**What is expected:**
Where the string "brown" shows up in a line of the records, copy that line.

**Records provided:**

◇ ◇ ◇ ◇ ◇

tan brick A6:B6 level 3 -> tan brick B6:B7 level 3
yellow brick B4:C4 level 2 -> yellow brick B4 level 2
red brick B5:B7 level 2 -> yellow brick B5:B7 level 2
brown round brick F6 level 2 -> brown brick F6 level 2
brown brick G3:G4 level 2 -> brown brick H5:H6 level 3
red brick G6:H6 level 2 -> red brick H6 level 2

◇ ◇ ◇ ◇ ◇

**Answer area:**
brown round brick F6 level 2 -> brown brick F6 level 2
brown brick G3:G4 level 2 -> brown brick H5:H6 level 3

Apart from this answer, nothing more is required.